Scene image comparisons:

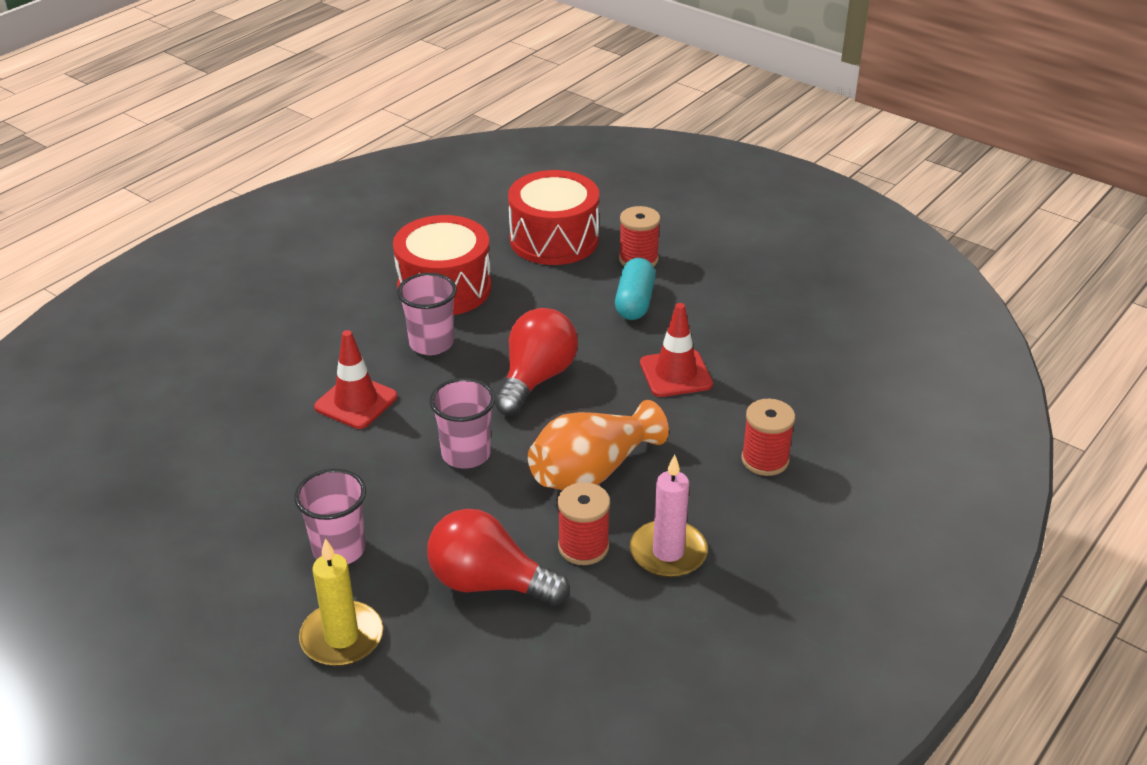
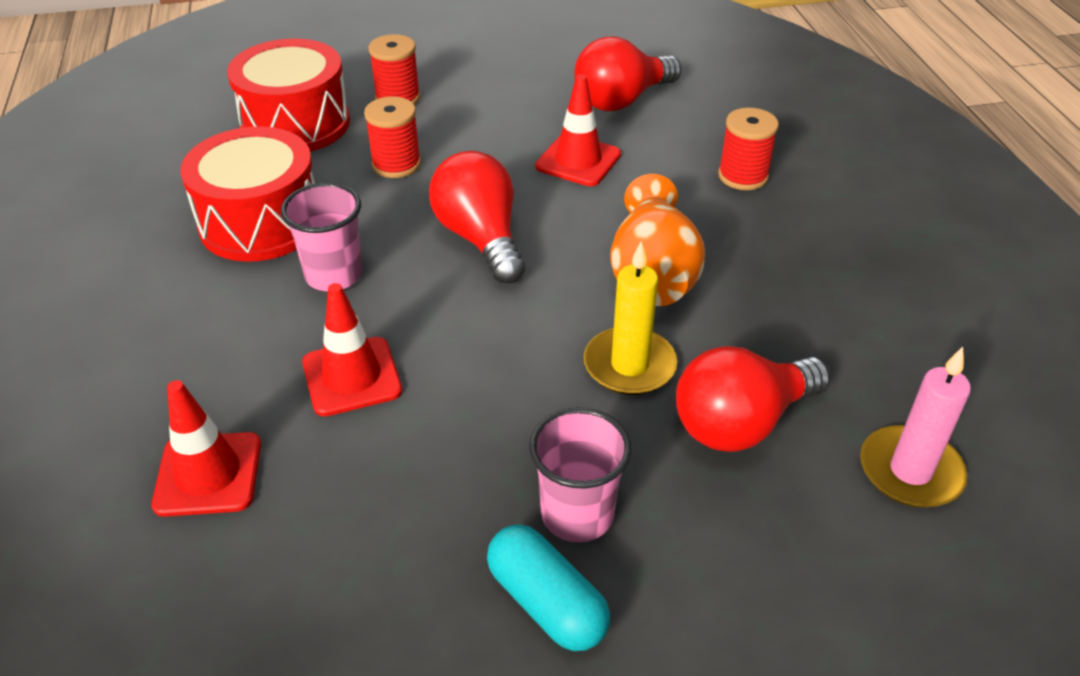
camera: 50 degrees left, 5 degrees up
(235, 398) = (208, 474): none -> red traffic cone
(342, 637) = (722, 585): yellow candle -> yellow candle (629, 365)
(466, 454) = (534, 340): pink cup -> none
(583, 547) = (750, 333): red spool -> red spool (396, 164)
(634, 302) = (452, 130): turquoise capsule -> turquoise capsule (546, 602)
(668, 552) = (806, 287): pink candle -> pink candle (910, 471)
(780, 354) = (621, 100): none -> red light bulb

▶ **Work to complete**: Your task is to return each line of the data above that contains the string "candle".

▶ **Solution for this task**:
(342, 637) = (722, 585): yellow candle -> yellow candle (629, 365)
(668, 552) = (806, 287): pink candle -> pink candle (910, 471)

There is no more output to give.